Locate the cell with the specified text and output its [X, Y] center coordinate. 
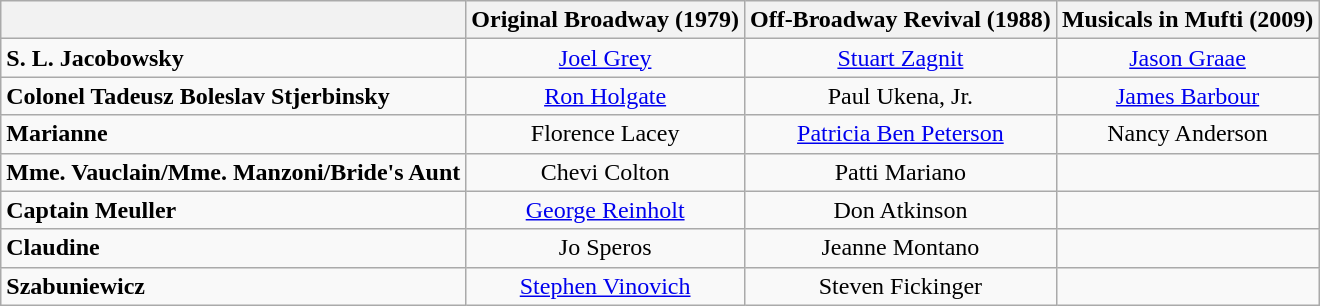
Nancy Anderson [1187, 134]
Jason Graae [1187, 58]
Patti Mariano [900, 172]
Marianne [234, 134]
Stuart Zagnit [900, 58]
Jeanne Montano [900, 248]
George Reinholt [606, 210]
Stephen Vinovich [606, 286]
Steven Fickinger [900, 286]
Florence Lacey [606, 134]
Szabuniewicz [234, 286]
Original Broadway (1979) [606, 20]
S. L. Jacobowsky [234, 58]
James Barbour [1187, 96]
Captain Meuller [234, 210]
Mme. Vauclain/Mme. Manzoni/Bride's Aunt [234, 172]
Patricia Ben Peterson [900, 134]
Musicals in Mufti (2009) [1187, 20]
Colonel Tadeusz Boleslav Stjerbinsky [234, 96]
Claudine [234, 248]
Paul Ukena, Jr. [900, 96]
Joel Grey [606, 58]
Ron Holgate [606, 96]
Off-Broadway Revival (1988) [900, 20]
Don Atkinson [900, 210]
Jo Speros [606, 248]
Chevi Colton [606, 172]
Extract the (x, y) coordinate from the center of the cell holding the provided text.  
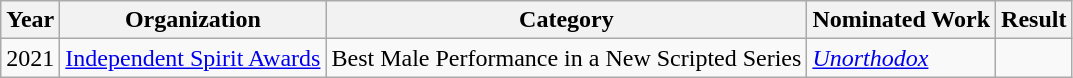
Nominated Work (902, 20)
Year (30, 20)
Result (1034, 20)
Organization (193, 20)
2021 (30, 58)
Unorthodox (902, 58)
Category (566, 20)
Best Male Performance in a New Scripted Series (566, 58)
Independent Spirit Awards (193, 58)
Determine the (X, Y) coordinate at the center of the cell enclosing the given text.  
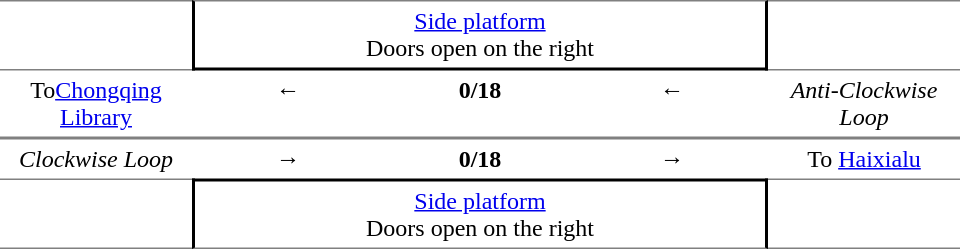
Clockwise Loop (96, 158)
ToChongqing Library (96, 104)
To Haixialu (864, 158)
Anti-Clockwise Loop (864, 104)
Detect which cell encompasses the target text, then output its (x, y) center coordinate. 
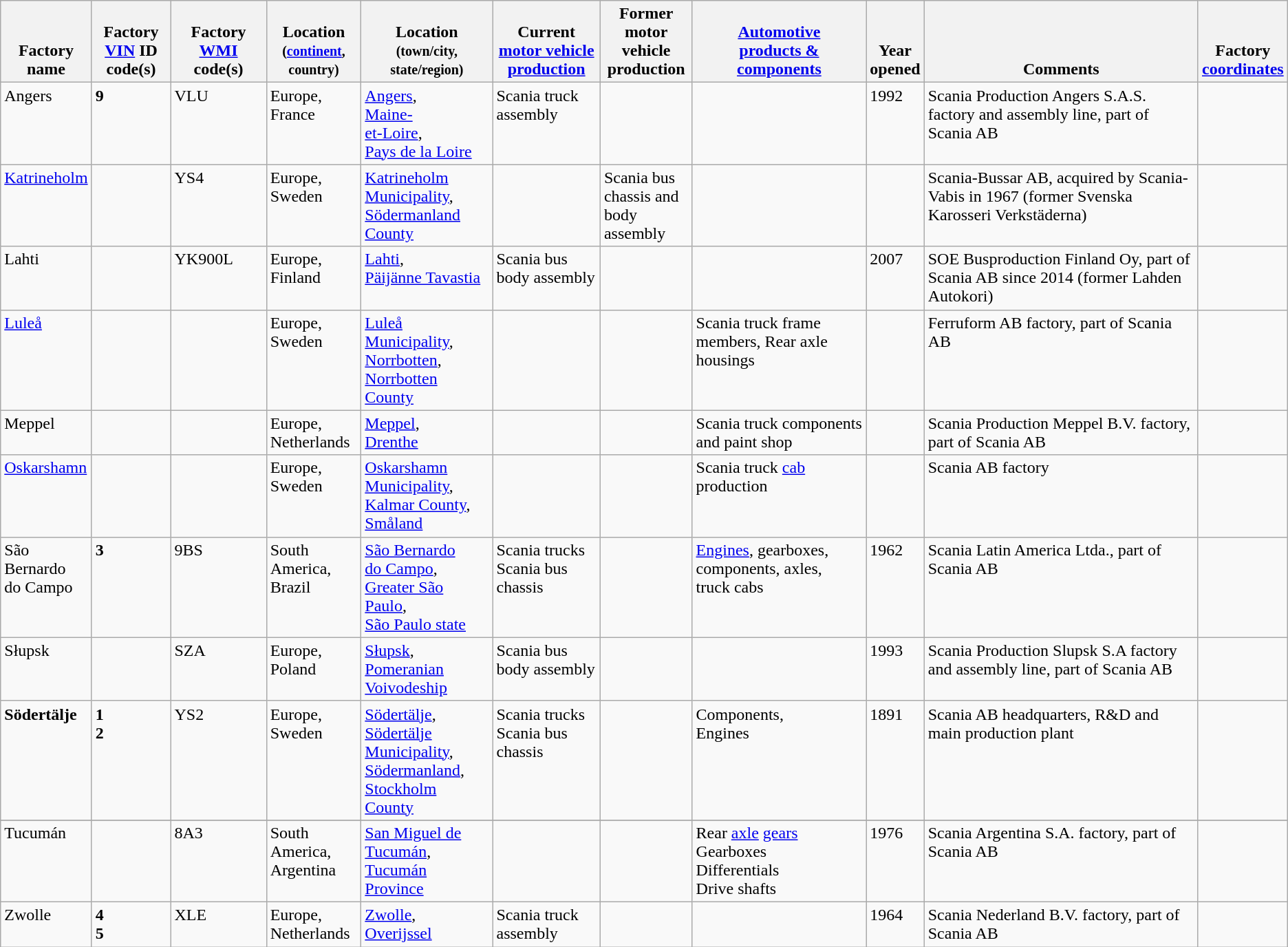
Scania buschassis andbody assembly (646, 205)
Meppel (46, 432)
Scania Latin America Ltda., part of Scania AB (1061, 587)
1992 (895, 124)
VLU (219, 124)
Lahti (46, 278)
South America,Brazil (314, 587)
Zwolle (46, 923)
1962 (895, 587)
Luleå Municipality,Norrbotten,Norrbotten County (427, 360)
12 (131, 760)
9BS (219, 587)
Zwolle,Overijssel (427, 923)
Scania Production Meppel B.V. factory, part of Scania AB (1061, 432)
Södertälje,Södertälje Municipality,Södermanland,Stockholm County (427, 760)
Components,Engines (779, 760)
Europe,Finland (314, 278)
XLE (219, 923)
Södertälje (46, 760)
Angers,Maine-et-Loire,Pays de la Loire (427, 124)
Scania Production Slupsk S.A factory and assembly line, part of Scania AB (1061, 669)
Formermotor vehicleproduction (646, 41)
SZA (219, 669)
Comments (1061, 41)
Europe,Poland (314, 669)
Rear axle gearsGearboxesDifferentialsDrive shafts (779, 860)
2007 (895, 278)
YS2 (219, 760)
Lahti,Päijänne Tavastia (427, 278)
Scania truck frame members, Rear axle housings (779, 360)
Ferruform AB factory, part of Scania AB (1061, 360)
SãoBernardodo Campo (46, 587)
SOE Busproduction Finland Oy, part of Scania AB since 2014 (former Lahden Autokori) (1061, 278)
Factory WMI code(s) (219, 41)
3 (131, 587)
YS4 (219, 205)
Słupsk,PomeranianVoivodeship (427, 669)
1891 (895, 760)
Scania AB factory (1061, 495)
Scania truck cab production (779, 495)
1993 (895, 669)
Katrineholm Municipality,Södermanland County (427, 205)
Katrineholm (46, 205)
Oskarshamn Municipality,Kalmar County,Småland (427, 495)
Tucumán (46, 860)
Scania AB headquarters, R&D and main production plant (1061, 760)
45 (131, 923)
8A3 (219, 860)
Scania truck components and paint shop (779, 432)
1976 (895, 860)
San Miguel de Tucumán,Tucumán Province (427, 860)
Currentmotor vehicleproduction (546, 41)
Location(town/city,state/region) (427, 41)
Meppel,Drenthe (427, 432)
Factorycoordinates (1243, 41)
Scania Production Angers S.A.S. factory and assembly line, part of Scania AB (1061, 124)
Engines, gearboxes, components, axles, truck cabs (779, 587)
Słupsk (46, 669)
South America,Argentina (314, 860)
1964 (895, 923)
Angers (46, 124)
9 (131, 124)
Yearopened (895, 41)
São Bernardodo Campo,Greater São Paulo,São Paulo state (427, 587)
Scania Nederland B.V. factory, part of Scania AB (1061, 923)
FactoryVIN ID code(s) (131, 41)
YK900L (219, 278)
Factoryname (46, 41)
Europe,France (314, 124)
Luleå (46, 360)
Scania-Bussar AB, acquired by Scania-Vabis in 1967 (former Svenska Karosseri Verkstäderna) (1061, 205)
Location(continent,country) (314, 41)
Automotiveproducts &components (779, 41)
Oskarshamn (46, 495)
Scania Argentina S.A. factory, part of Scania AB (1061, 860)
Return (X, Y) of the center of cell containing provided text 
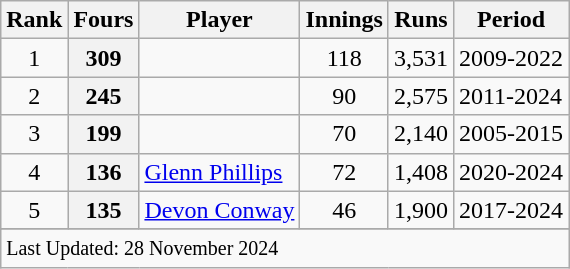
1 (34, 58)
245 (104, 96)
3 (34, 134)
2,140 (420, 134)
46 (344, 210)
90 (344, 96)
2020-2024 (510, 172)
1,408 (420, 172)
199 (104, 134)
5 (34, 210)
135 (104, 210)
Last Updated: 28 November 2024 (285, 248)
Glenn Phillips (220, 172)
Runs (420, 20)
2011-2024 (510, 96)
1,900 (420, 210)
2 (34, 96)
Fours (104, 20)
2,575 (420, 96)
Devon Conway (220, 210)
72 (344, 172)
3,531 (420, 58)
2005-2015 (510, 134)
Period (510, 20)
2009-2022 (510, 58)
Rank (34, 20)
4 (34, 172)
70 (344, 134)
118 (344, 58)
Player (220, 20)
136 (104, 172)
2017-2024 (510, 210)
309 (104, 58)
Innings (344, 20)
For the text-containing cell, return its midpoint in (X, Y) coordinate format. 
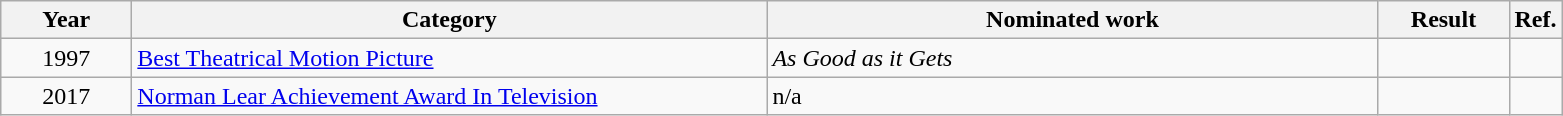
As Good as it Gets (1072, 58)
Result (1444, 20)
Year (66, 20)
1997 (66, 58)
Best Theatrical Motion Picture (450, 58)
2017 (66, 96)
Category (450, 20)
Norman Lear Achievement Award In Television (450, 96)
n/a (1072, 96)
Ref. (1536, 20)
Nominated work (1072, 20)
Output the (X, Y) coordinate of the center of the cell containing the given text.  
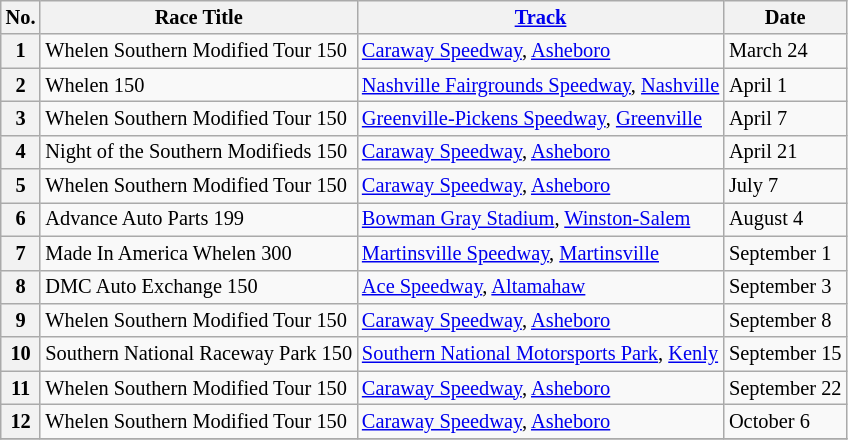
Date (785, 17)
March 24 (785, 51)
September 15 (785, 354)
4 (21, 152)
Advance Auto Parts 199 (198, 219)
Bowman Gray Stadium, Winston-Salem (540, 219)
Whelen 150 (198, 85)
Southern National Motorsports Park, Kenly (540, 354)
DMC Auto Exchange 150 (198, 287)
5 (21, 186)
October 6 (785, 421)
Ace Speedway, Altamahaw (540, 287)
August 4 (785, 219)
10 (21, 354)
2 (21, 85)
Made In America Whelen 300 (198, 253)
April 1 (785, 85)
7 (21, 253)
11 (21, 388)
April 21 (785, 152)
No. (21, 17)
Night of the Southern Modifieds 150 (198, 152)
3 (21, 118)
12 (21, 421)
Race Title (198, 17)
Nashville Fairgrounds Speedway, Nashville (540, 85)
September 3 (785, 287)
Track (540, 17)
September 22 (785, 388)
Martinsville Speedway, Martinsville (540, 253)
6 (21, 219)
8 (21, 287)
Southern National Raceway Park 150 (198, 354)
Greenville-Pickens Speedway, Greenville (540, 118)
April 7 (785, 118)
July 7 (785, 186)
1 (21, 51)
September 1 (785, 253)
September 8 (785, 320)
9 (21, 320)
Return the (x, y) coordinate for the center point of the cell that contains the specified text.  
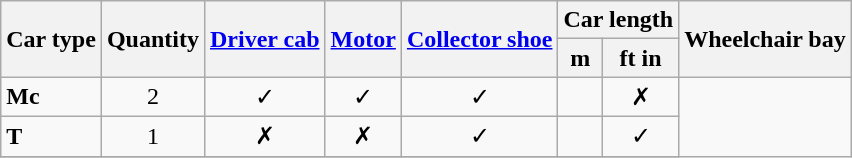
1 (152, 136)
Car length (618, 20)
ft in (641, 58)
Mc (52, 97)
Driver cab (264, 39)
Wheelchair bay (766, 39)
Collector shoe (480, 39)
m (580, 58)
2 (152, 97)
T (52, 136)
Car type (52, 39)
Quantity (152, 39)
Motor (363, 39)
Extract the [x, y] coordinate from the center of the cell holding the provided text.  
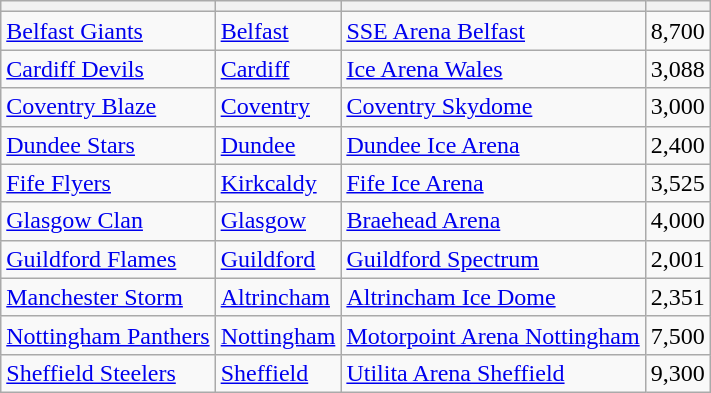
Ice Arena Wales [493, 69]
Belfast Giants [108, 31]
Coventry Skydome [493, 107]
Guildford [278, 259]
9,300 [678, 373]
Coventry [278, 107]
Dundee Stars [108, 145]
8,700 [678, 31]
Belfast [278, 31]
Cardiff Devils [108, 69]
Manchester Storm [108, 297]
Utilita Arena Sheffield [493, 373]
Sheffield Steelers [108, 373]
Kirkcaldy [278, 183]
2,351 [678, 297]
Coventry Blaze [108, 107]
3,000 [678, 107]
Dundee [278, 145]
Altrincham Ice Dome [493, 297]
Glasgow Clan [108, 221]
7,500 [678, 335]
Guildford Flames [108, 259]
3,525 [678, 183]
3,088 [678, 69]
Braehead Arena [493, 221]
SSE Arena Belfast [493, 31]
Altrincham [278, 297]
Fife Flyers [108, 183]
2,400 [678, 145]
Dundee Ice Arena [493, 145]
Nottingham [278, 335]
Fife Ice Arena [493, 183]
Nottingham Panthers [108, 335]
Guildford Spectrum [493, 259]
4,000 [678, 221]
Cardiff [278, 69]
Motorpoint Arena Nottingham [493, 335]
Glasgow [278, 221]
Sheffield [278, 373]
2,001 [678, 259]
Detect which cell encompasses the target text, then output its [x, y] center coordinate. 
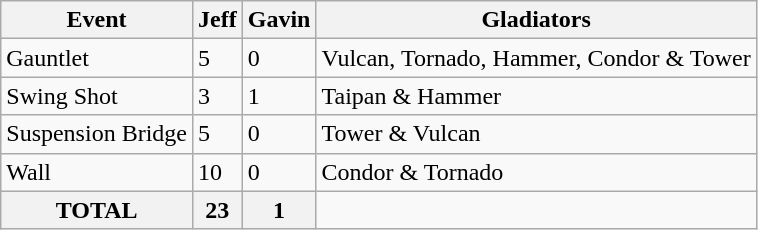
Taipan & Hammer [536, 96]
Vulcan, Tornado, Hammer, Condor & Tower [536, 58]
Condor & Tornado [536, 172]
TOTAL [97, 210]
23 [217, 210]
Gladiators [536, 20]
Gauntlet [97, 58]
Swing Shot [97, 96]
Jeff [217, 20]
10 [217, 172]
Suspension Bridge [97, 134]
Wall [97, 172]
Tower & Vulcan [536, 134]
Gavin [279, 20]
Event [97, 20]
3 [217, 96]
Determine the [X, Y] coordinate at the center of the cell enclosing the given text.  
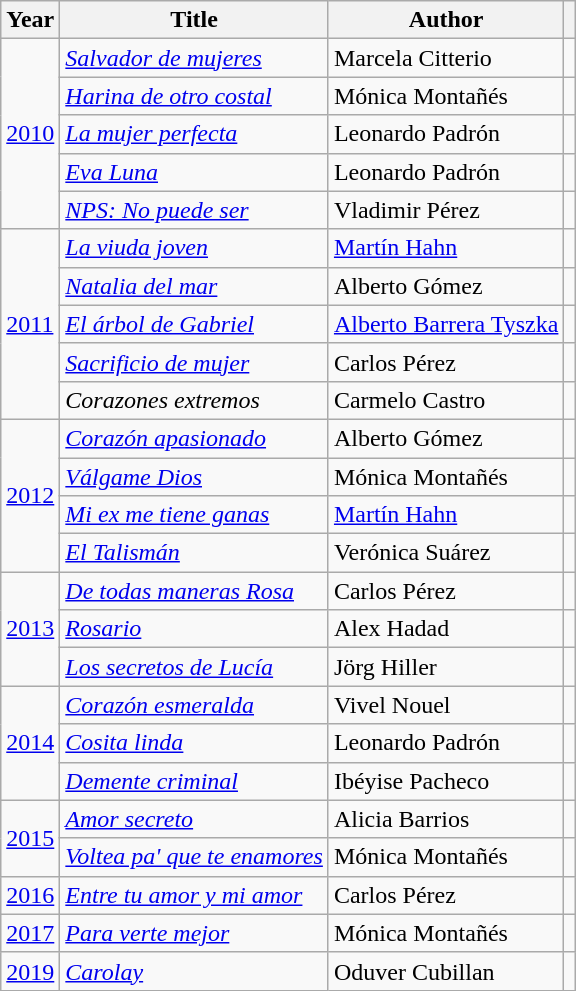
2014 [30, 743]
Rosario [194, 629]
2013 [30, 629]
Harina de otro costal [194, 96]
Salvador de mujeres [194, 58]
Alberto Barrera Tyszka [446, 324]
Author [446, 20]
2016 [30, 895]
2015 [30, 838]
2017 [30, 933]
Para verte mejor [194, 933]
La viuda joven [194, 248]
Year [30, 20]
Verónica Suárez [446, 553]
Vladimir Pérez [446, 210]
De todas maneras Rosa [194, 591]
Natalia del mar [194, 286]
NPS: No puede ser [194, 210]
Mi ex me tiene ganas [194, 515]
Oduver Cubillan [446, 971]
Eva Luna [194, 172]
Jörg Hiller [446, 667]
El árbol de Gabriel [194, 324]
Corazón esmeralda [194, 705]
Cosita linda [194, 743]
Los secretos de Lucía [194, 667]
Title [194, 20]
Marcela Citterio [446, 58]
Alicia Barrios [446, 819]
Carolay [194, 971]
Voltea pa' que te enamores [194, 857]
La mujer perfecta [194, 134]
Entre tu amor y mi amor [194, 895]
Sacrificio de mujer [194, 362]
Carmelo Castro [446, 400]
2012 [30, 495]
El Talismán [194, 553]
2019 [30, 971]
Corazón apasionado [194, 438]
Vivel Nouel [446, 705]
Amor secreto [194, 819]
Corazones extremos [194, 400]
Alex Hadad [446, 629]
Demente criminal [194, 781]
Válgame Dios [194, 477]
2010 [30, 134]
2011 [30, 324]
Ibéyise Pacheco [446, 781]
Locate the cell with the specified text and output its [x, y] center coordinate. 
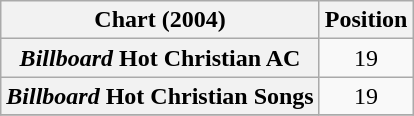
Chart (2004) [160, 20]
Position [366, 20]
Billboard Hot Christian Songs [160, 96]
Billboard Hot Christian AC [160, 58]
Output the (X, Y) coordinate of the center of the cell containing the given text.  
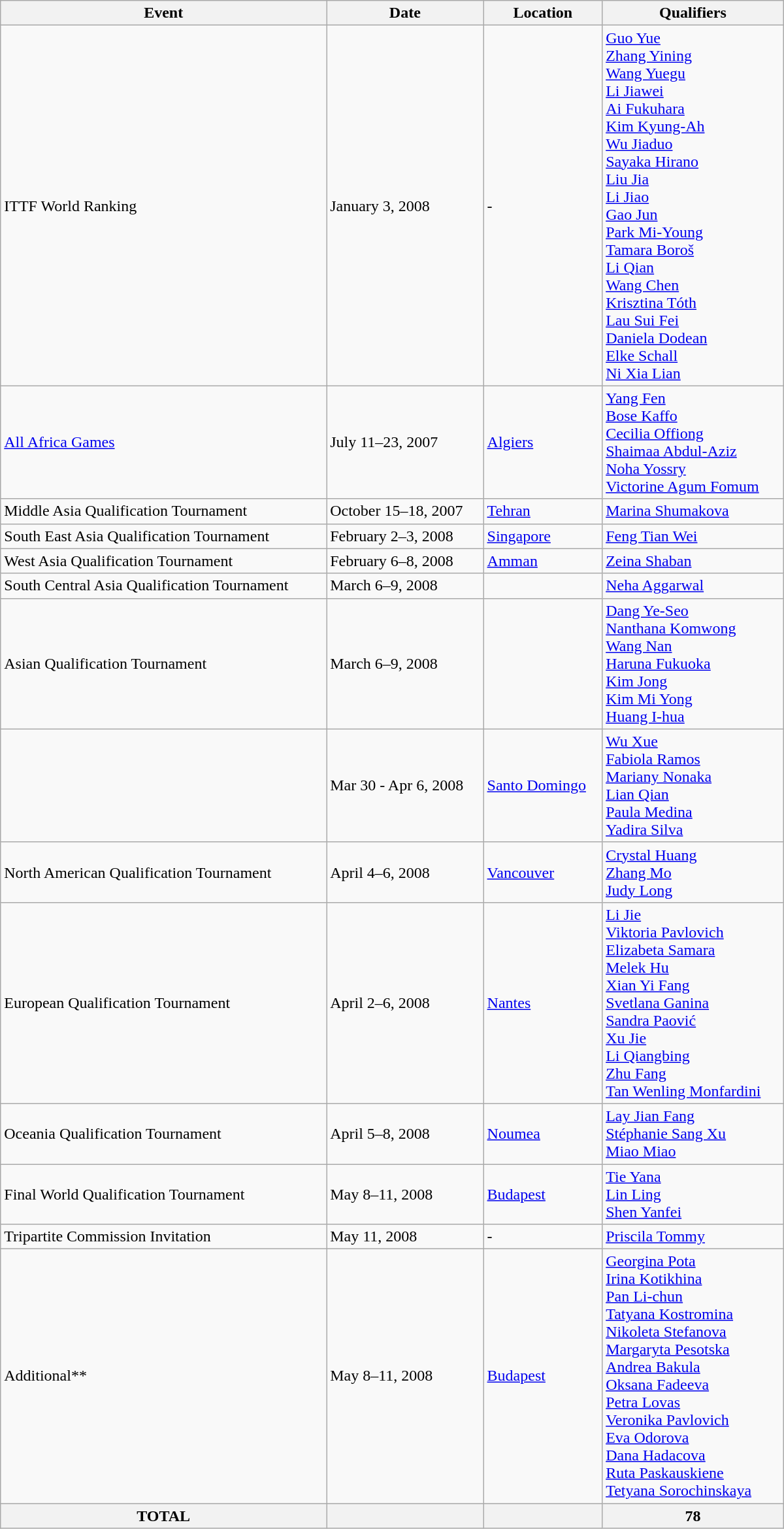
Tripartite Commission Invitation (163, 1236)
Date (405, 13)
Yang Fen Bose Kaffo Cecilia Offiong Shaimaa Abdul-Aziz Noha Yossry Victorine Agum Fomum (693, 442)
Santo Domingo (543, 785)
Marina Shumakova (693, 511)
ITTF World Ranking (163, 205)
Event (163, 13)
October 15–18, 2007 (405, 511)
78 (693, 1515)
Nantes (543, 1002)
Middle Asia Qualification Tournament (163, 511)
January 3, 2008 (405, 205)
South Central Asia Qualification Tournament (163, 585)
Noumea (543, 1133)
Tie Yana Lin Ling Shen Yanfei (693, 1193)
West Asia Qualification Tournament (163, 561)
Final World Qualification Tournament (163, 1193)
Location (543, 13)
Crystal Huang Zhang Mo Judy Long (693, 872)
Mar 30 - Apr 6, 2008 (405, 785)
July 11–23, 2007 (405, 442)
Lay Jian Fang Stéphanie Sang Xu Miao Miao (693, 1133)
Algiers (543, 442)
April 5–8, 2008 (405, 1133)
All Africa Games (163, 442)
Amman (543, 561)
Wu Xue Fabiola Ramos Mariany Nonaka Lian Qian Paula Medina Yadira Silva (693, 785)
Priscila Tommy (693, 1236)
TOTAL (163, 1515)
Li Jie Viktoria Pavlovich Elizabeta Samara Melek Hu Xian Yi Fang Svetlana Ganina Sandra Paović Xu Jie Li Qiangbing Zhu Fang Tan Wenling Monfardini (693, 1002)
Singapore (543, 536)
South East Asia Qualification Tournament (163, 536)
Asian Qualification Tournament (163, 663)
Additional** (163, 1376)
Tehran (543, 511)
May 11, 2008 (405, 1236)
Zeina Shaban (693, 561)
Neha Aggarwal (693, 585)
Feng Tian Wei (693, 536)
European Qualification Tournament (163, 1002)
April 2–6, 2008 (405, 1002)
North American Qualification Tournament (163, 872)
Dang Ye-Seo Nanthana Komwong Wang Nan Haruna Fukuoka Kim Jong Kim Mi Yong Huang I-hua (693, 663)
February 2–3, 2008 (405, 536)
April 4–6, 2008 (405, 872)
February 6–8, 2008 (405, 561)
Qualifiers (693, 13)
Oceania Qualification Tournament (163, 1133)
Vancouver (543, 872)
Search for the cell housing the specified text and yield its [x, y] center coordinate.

---*---

=== Task to carry out ===
Can you pull out every line in the entries above that contains the string "Locate"? Case counts, so a match must have the same capital and lowercase letters.

=== Result of the task ===
Locate the cell with the specified text and output its [X, Y] center coordinate. 
Locate the cell with the specified text and output its [x, y] center coordinate. 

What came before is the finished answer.